-- What the task asks --
Among the entries below, which lines run from the line with "U4 pin V+: GND -> +5V" through the line with "U3 pin G2: none -> VSS"? Retype those, both ends included, exactly and without pictures.

-- Supplied records --
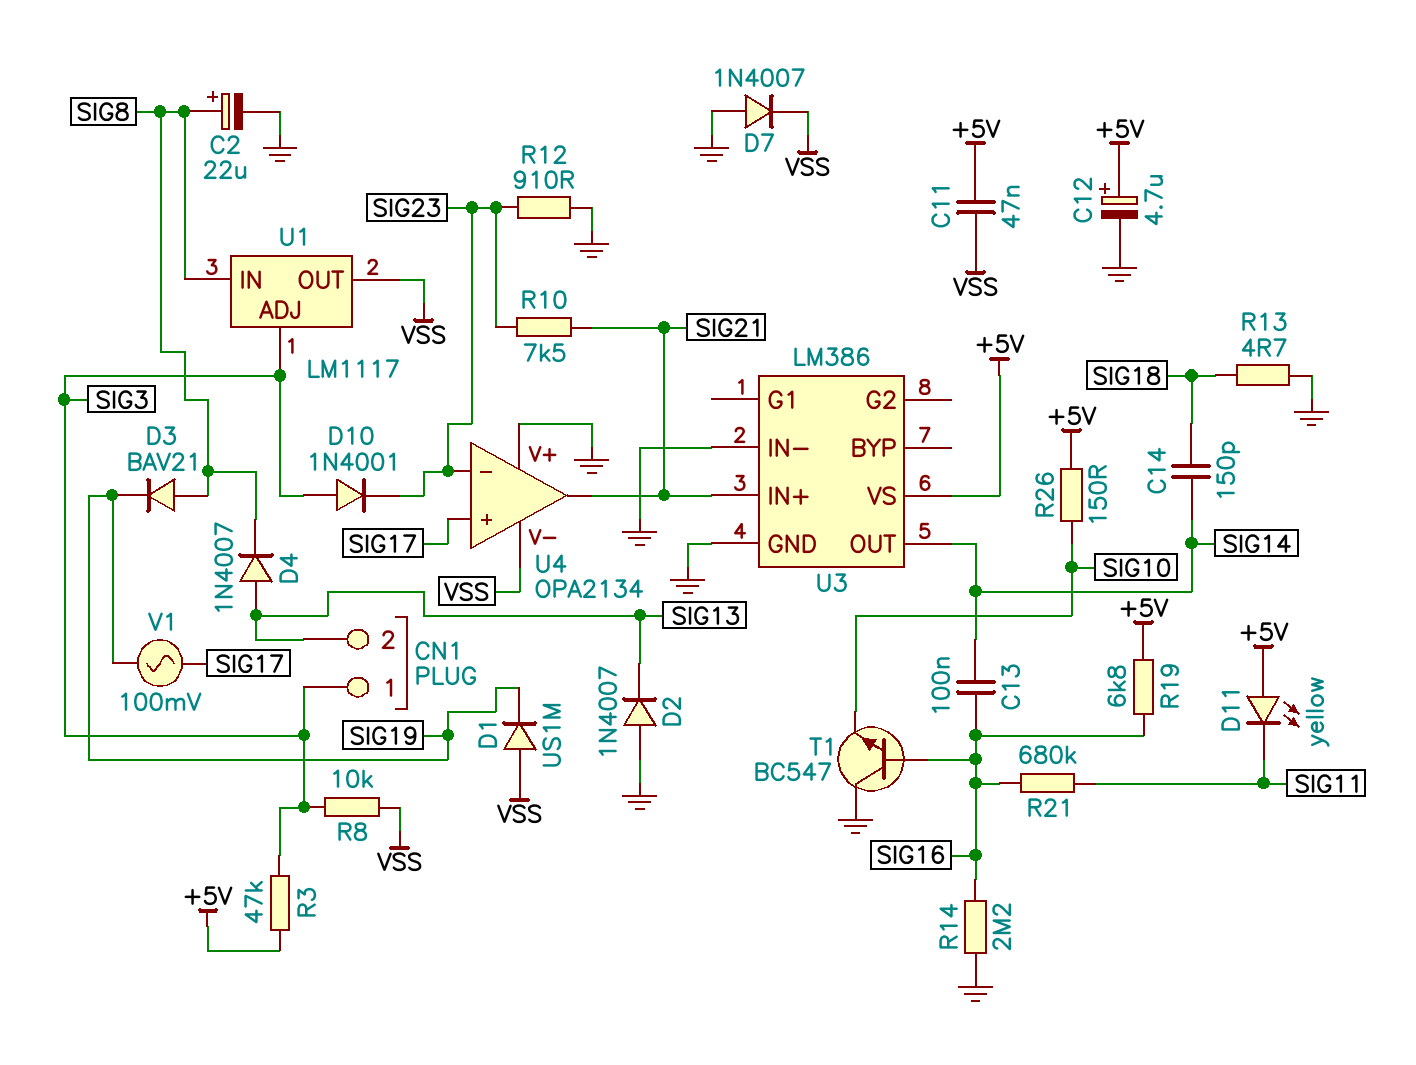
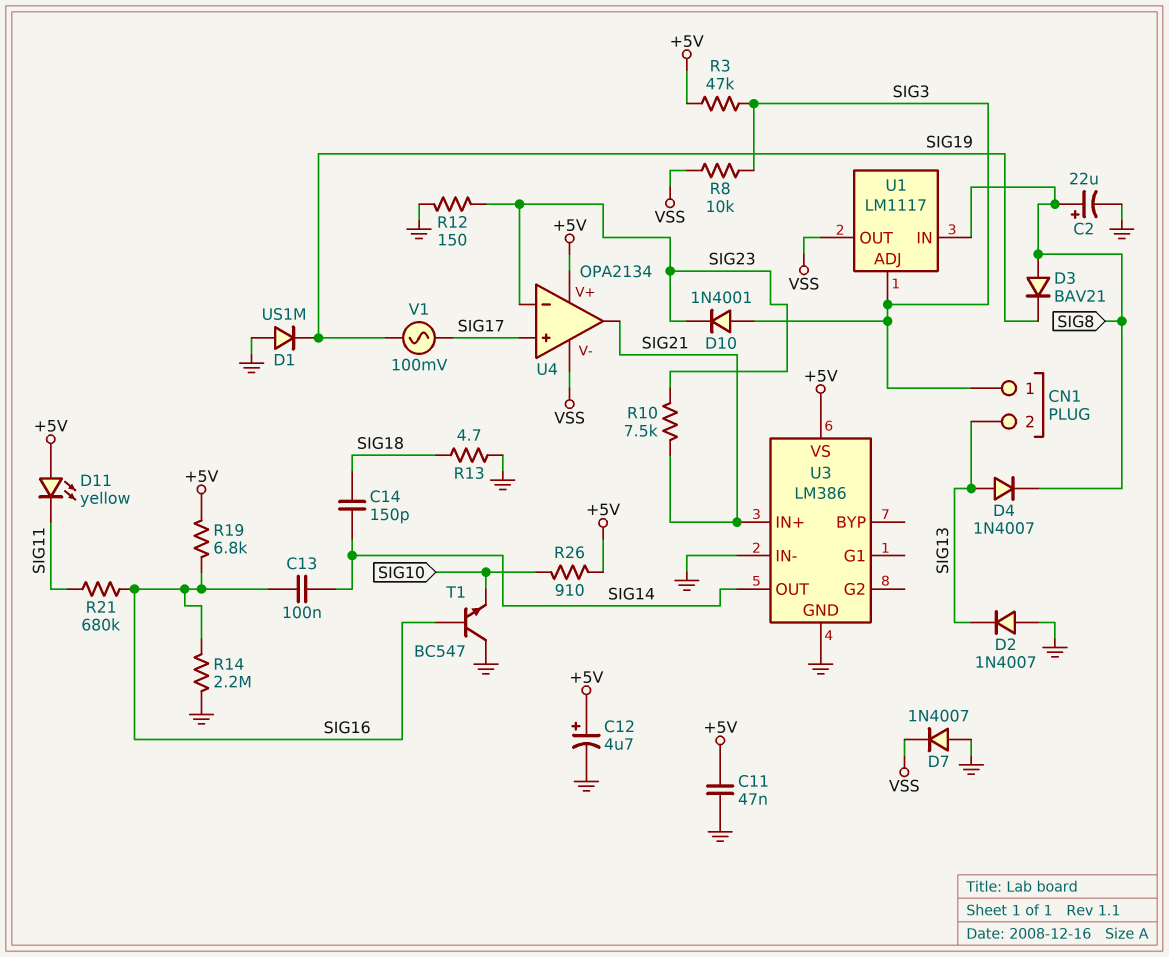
C11: 47nF (+5V, VSS) -> 47nF (+5V, GND)
D1: diode US1M (A VSS, K SIG19) -> diode US1M (A GND, K SIG19)
R12: 910 (GND, SIG23) -> 150 (GND, SIG23)
R26: 150 (+5V, SIG10) -> 910 (+5V, SIG10)
U4 pin V+: GND -> +5V

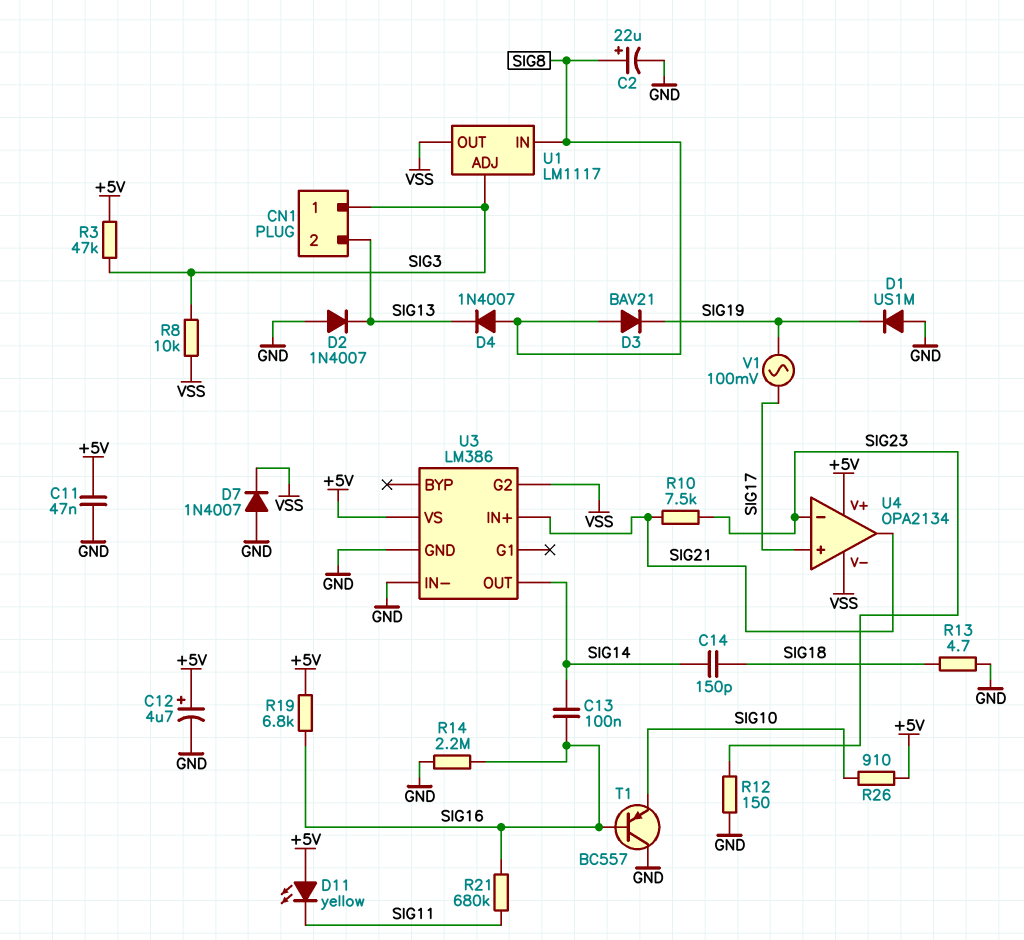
D4: diode 1N4007 (A SIG13, K SIG8) -> diode 1N4007 (A SIG8, K SIG13)
D10: diode 1N4001 (A SIG3, K SIG23) -> none
T1: NPN BC547 (B SIG16, C GND, E SIG10) -> PNP BC557 (B SIG16, C GND, E SIG10)
U3 pin G2: none -> VSS

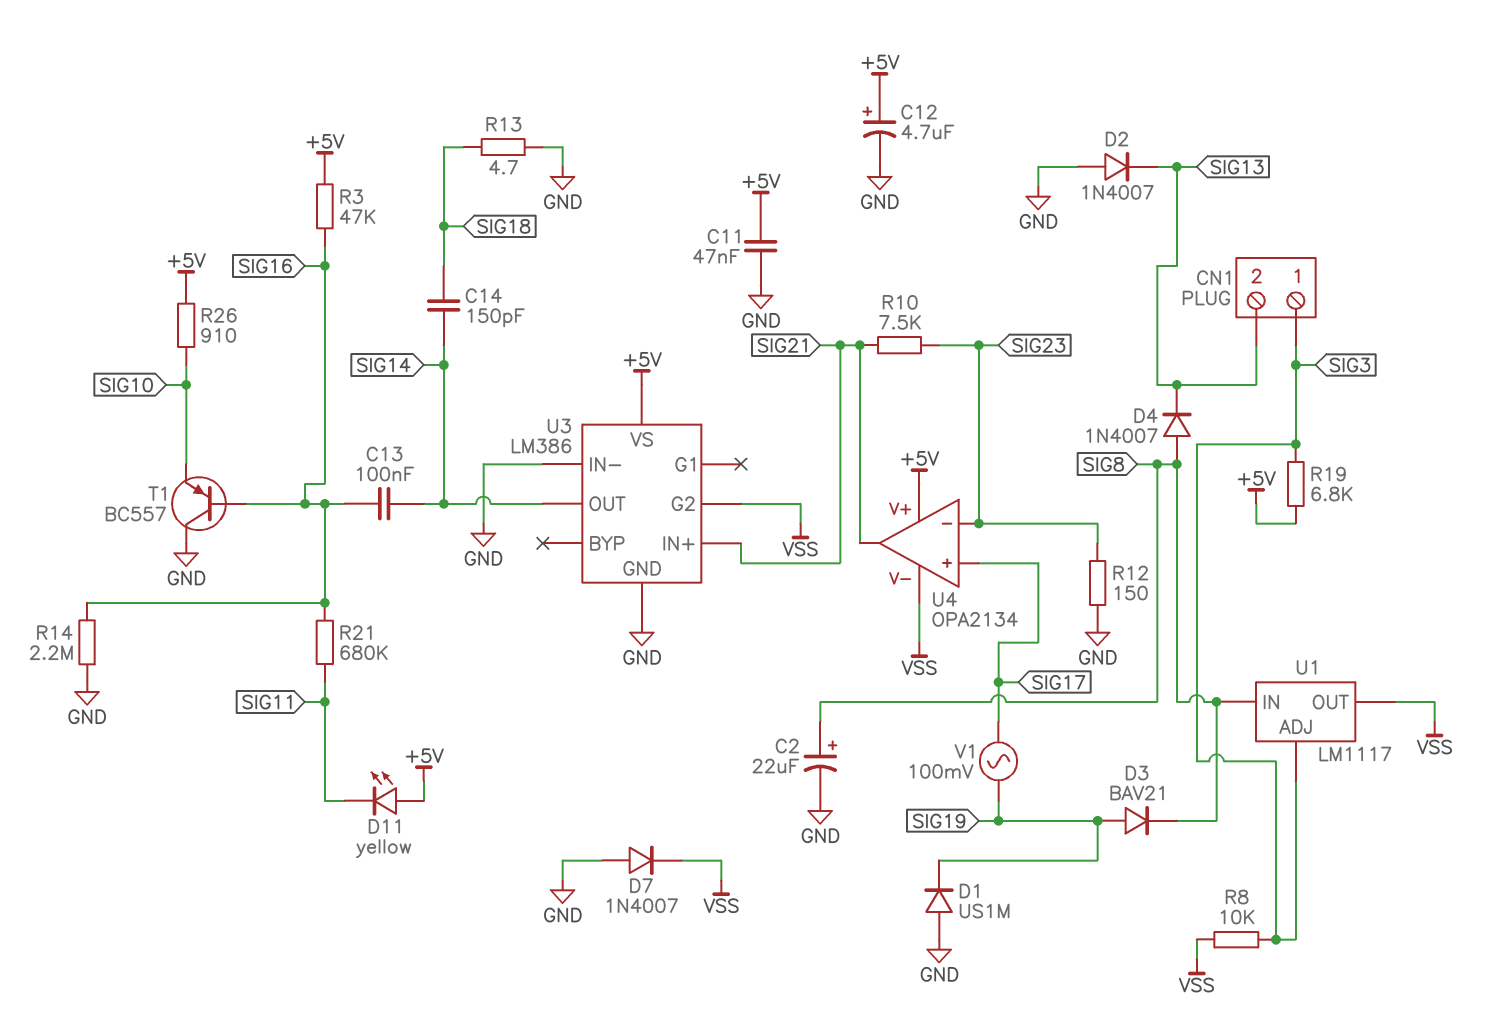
D3: diode BAV21 (A SIG8, K SIG19) -> diode BAV21 (A SIG19, K SIG8)
R3: 47k (+5V, SIG3) -> 47k (+5V, SIG16)
R19: 6.8k (+5V, SIG16) -> 6.8k (+5V, SIG3)

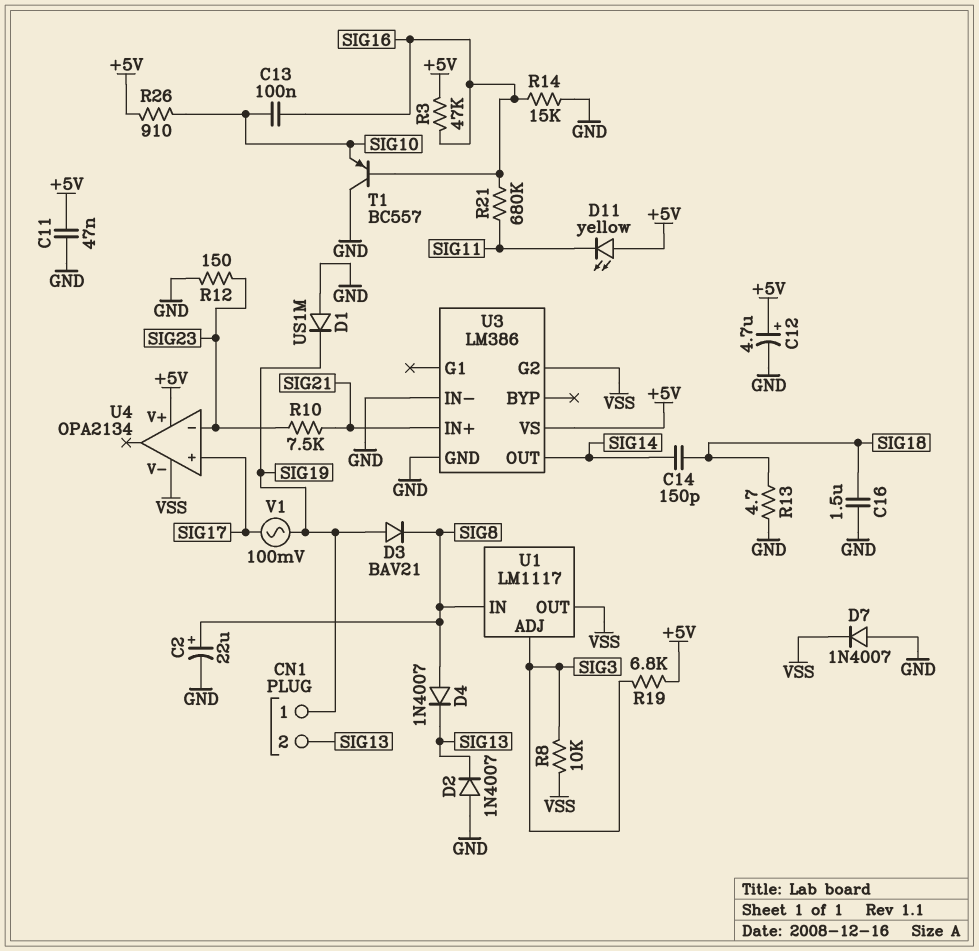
C13: 100nF (SIG14, SIG16) -> 100nF (SIG10, SIG16)
C16: none -> 1.5uF (GND, SIG18)
CN1 pin 1: SIG3 -> SIG19
R14: 2.2M (GND, SIG16) -> 15k (GND, SIG16)
U4 pin out: SIG21 -> none

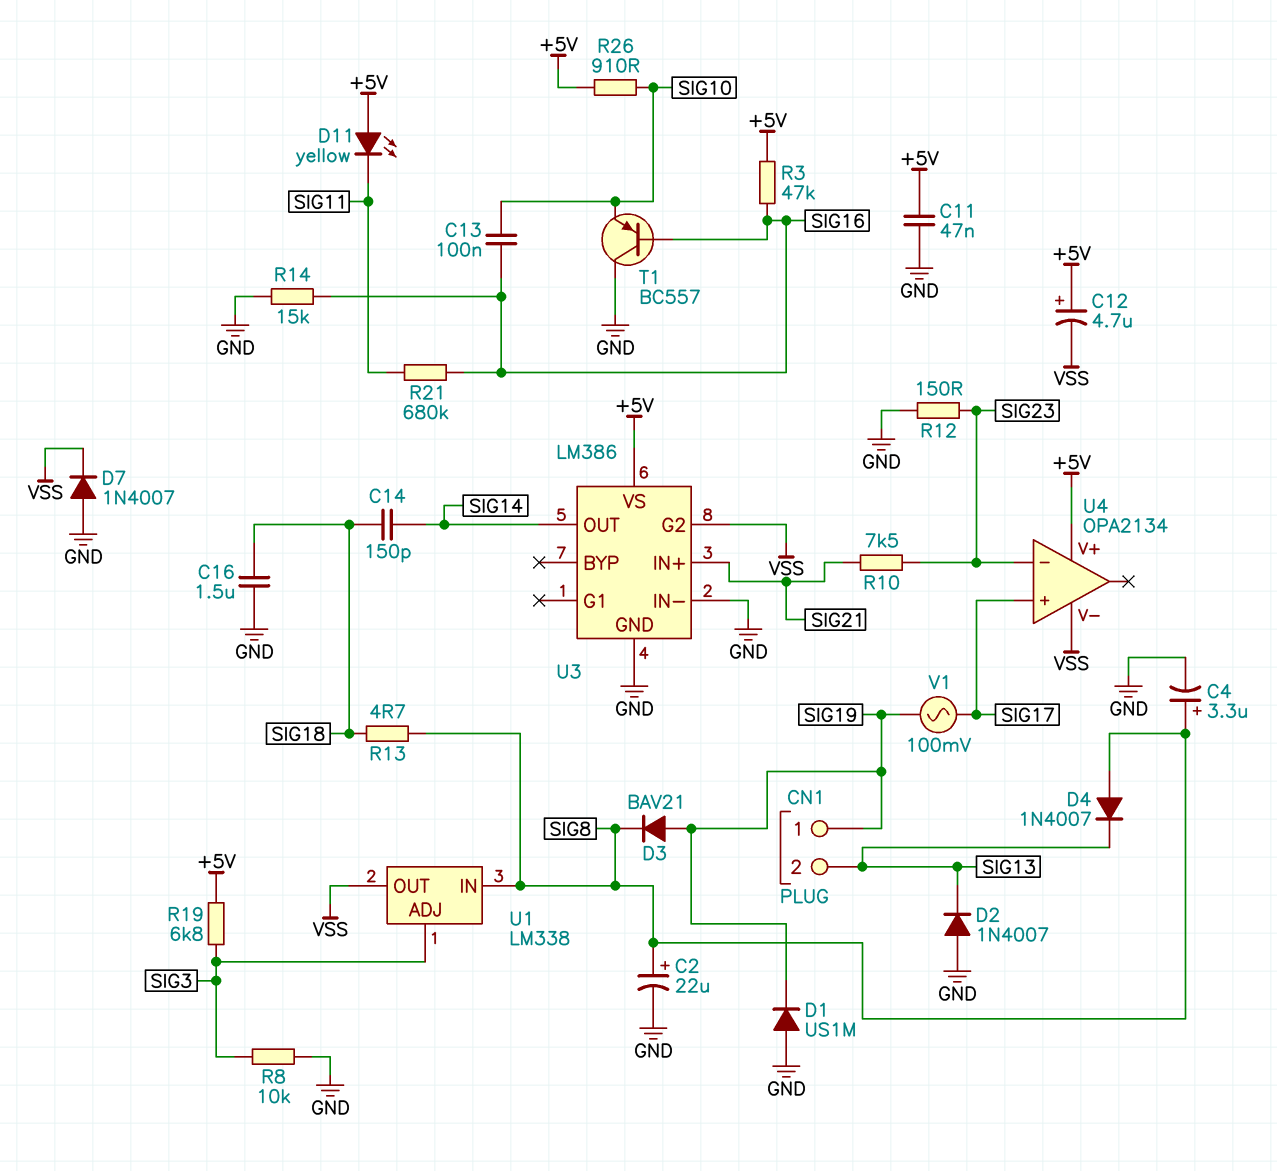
C4: none -> 3.3uF (plus SIG8, minus GND)
C12: 4.7uF (plus +5V, minus GND) -> 4.7uF (plus +5V, minus VSS)
R8: 10k (SIG3, VSS) -> 10k (GND, SIG3)
R13: 4.7 (GND, SIG18) -> 4.7 (SIG8, SIG18)
U1: LM1117 -> LM338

-- Result for this task --
U4 pin V+: GND -> +5V

D4: diode 1N4007 (A SIG13, K SIG8) -> diode 1N4007 (A SIG8, K SIG13)
D10: diode 1N4001 (A SIG3, K SIG23) -> none
T1: NPN BC547 (B SIG16, C GND, E SIG10) -> PNP BC557 (B SIG16, C GND, E SIG10)
U3 pin G2: none -> VSS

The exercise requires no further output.